- _Assignment_
The lines to reproduce from the material below are those from the one containing "brown brick D12:G12" through the one containing "blue cone C4 level 3 -> tan cone C4 level 3", both included; write them out exactly and add nothing.

- _Exercise inputs_

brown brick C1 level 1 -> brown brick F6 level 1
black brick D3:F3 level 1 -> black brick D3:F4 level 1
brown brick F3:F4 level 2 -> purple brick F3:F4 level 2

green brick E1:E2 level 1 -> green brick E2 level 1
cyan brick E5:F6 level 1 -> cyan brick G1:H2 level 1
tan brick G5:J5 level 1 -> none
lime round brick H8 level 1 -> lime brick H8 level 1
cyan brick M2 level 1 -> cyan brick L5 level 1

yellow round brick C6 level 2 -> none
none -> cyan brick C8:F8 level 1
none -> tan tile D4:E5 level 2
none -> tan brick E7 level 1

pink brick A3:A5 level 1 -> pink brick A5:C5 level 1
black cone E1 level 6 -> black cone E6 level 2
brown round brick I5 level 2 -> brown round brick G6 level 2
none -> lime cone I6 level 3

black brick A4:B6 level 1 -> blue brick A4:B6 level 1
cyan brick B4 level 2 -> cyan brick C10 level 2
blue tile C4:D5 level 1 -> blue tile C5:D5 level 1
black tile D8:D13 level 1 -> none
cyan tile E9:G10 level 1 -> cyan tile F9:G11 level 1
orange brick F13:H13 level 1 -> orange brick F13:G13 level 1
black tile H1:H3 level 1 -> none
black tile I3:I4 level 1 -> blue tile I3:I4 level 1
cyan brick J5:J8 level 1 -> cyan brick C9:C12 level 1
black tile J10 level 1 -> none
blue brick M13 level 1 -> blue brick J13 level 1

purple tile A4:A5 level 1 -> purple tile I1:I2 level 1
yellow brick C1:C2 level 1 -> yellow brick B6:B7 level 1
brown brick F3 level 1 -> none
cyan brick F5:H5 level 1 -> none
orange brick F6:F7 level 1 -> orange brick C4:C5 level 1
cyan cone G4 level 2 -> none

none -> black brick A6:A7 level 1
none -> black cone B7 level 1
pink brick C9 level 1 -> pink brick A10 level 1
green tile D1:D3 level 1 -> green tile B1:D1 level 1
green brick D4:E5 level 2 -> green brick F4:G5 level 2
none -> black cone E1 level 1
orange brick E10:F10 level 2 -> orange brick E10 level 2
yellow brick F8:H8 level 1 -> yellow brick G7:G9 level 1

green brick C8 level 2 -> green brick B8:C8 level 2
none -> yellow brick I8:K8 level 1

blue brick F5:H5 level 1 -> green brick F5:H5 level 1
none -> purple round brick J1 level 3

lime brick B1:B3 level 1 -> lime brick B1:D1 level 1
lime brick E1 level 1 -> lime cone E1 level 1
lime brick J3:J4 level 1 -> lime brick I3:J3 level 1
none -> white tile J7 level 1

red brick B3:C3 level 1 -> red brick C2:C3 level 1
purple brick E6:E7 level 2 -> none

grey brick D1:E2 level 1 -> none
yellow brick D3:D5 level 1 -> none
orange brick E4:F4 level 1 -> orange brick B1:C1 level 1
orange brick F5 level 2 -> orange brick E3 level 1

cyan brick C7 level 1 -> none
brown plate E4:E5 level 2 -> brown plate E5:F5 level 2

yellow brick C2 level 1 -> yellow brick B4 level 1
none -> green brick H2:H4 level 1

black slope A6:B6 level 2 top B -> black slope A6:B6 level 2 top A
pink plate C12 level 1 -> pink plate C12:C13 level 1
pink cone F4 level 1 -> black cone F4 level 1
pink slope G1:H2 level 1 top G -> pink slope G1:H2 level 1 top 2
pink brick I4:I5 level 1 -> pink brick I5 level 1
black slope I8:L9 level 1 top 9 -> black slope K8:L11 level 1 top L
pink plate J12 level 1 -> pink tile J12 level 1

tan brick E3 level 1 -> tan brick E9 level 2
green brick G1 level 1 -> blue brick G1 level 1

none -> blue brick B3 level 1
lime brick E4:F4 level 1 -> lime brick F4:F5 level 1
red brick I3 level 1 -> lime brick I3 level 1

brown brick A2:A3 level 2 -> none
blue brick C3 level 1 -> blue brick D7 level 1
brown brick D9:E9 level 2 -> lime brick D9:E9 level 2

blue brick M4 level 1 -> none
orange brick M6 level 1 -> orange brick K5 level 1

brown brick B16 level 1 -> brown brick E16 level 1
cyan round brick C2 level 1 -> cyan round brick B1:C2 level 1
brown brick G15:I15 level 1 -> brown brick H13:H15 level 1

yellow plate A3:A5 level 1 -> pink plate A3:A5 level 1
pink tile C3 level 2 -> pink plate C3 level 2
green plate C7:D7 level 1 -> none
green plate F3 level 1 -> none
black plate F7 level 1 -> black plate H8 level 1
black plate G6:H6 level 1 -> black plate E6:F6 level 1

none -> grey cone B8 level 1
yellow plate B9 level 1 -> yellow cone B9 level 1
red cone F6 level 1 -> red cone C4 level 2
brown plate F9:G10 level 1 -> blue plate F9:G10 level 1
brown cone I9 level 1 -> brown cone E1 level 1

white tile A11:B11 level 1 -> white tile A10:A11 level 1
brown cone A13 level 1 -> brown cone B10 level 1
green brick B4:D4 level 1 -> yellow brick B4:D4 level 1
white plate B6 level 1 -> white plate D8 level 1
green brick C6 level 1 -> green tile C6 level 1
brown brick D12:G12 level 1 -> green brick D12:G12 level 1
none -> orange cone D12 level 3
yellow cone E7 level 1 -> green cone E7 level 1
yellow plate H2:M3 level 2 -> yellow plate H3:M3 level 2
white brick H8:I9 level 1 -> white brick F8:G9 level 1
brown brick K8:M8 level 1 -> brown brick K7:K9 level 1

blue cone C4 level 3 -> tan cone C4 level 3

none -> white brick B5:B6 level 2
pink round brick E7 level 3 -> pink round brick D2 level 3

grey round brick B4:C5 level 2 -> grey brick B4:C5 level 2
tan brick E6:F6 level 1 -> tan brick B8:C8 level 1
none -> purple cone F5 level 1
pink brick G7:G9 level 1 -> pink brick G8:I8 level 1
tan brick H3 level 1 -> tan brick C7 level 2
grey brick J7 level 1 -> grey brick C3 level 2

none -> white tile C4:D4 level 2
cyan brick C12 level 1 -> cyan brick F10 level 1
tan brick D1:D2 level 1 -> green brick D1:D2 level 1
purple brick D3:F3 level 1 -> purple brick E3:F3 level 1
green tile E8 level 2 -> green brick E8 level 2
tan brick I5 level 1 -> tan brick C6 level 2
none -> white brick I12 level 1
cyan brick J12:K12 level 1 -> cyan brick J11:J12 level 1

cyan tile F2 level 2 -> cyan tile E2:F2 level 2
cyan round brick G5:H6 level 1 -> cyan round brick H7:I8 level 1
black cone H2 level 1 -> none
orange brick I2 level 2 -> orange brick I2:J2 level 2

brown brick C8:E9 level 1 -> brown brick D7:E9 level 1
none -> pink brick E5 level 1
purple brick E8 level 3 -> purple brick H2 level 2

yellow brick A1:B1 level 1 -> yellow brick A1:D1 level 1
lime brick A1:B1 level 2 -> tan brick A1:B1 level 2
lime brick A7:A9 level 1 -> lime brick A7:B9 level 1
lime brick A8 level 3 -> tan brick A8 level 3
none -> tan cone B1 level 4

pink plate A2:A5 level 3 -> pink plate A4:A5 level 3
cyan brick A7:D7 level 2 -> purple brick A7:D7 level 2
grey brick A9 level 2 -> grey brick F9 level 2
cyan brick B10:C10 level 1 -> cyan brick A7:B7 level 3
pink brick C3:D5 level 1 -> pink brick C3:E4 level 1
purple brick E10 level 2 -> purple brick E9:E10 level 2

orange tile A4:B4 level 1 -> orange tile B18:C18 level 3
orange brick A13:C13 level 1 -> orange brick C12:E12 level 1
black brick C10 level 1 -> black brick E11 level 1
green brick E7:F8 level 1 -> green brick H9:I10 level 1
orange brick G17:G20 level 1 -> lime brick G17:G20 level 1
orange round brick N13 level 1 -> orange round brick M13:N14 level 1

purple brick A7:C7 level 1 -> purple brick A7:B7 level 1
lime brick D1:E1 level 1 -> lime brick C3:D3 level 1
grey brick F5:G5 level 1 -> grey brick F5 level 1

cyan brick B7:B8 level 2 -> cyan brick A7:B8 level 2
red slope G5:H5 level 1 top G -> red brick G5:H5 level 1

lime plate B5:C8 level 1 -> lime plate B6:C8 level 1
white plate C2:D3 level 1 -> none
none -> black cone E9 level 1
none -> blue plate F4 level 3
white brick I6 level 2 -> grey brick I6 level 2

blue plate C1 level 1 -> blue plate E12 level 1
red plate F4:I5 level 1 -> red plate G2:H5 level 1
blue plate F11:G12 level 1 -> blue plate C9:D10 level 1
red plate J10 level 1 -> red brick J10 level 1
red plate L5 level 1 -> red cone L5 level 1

- _Response_
brown brick D12:G12 level 1 -> green brick D12:G12 level 1
none -> orange cone D12 level 3
yellow cone E7 level 1 -> green cone E7 level 1
yellow plate H2:M3 level 2 -> yellow plate H3:M3 level 2
white brick H8:I9 level 1 -> white brick F8:G9 level 1
brown brick K8:M8 level 1 -> brown brick K7:K9 level 1

blue cone C4 level 3 -> tan cone C4 level 3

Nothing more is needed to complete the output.